In the data below, one line contains "orange cutting board: 0 -> 2" and a later one contains "white cutting board: 1 -> 2". Print both, with every line between them, exactly and alone.

Given entries ▸

----------------

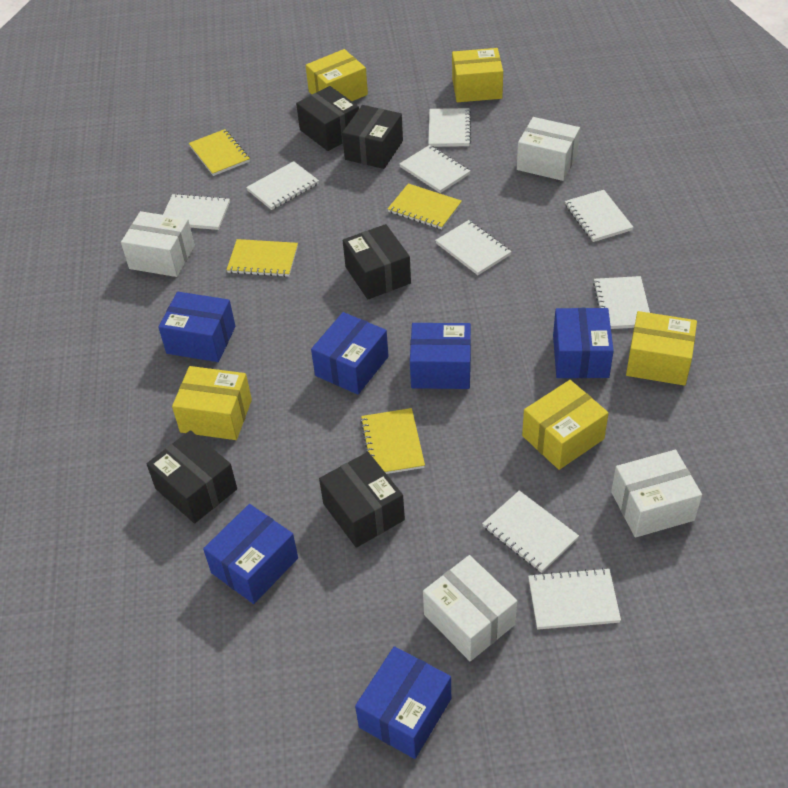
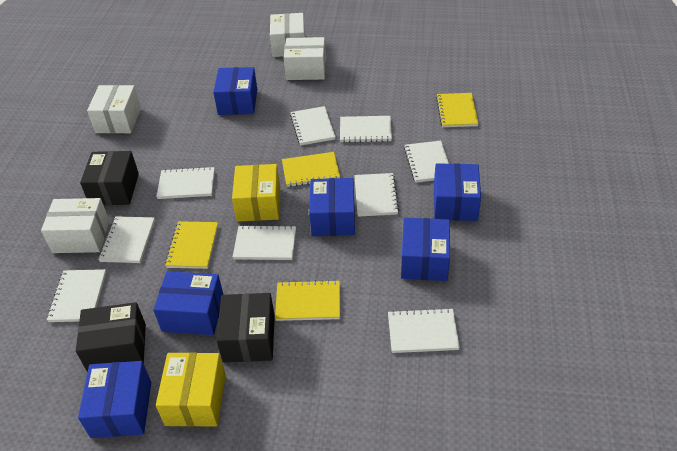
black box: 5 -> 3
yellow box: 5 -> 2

----------------

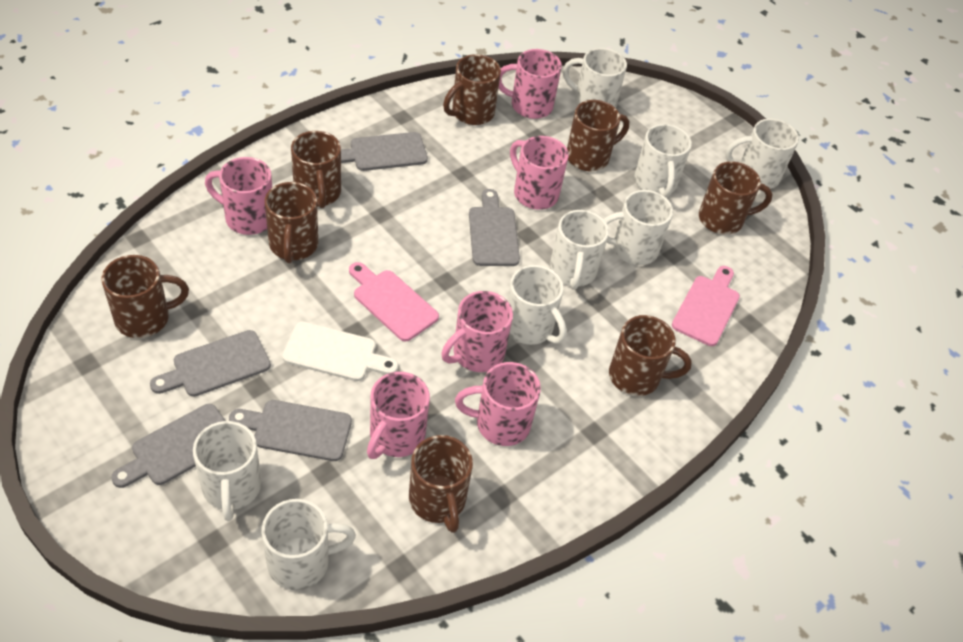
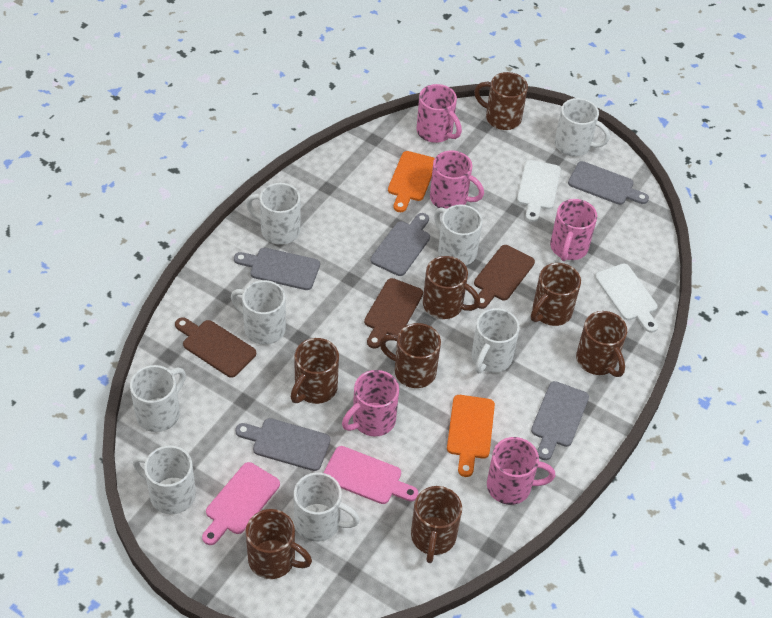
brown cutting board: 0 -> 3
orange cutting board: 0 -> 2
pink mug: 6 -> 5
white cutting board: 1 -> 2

----------------

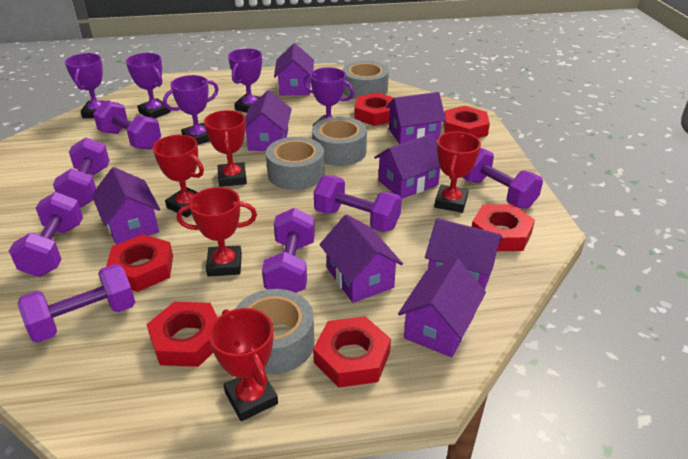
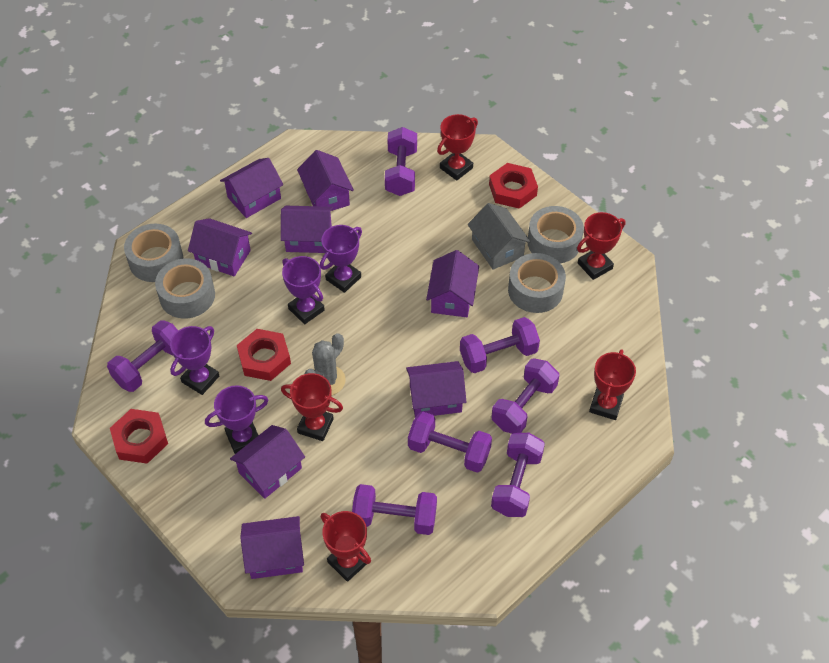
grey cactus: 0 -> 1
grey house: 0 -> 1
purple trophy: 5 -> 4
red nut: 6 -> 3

----------------

Answer box ▸
orange cutting board: 0 -> 2
pink mug: 6 -> 5
white cutting board: 1 -> 2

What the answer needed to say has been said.